:: LISTED ENTRIES ::

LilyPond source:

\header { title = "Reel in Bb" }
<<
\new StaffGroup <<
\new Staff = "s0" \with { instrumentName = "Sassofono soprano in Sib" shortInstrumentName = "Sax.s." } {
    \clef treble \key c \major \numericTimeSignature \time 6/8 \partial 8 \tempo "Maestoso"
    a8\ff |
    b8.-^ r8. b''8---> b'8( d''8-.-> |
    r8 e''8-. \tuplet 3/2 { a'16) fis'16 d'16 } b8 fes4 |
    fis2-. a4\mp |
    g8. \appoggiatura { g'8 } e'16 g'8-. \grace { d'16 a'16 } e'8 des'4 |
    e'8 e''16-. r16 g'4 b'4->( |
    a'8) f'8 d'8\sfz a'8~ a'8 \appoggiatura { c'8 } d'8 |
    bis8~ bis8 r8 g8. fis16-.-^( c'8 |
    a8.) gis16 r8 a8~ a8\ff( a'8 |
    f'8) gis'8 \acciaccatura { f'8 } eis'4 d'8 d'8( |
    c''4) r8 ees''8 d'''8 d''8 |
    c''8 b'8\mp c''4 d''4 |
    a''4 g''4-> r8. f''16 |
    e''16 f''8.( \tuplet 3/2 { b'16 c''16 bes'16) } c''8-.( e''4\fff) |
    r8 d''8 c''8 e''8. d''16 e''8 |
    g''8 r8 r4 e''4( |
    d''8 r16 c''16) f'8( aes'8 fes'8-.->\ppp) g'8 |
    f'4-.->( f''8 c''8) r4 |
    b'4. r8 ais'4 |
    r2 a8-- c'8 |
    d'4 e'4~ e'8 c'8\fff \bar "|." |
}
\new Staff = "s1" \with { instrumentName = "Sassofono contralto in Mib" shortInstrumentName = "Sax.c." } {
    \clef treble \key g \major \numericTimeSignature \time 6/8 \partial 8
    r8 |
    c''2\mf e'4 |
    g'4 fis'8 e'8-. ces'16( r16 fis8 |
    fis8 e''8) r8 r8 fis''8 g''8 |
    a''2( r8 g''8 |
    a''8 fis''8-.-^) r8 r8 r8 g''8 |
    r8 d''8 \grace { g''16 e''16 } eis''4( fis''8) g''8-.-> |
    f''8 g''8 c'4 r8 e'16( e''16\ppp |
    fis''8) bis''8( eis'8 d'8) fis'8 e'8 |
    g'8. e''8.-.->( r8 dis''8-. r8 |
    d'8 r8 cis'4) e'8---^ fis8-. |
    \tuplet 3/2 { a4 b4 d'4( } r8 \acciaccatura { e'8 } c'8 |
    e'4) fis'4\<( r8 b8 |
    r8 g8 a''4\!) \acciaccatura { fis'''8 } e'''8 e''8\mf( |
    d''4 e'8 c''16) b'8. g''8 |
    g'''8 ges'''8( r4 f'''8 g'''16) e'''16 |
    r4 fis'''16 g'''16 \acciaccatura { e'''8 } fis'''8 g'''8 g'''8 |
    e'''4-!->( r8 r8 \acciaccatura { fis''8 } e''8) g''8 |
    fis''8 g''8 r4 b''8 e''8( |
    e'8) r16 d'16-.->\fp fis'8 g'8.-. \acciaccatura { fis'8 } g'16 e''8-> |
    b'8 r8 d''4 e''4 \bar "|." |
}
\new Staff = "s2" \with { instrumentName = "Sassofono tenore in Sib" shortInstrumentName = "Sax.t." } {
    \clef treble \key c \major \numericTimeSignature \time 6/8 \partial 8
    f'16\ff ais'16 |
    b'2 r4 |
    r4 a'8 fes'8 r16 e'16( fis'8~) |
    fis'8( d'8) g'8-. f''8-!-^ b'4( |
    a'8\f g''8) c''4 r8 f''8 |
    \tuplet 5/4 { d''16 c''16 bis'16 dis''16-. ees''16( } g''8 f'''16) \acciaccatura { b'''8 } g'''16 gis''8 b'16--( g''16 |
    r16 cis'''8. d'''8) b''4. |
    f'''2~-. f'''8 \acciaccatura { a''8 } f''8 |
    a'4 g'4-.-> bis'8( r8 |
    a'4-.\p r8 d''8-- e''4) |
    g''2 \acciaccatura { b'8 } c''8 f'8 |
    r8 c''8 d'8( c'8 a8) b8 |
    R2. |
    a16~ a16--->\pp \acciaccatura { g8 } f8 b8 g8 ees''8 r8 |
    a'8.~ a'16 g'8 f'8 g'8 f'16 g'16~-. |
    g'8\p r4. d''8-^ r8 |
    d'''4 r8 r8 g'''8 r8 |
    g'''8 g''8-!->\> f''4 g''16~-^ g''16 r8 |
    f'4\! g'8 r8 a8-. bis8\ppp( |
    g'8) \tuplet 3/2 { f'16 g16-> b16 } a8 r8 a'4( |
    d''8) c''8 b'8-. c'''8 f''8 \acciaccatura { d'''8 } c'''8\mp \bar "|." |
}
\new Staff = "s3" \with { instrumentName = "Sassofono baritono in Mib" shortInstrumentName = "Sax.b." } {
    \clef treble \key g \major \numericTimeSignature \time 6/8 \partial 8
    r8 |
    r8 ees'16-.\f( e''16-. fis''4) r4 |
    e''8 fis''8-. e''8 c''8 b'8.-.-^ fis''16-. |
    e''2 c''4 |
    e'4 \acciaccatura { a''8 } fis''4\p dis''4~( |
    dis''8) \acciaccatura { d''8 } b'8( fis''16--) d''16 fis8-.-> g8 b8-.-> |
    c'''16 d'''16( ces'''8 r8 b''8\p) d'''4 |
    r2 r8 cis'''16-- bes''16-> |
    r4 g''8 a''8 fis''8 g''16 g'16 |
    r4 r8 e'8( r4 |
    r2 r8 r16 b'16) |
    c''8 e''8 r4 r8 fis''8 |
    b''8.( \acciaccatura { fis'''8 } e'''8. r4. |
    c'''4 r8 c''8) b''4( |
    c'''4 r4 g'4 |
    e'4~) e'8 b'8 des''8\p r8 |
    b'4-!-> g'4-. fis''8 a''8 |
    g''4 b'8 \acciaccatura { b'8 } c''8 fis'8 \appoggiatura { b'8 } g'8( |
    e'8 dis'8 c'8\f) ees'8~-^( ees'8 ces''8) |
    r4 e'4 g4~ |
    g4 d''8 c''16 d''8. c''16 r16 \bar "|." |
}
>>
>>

:::

(GOAL OF THE EXERCISE):
Tally the lines in the rows above that contain the string "appoggiatura", with case counting. Reply with the number only.

(ANSWER IN FULL):
3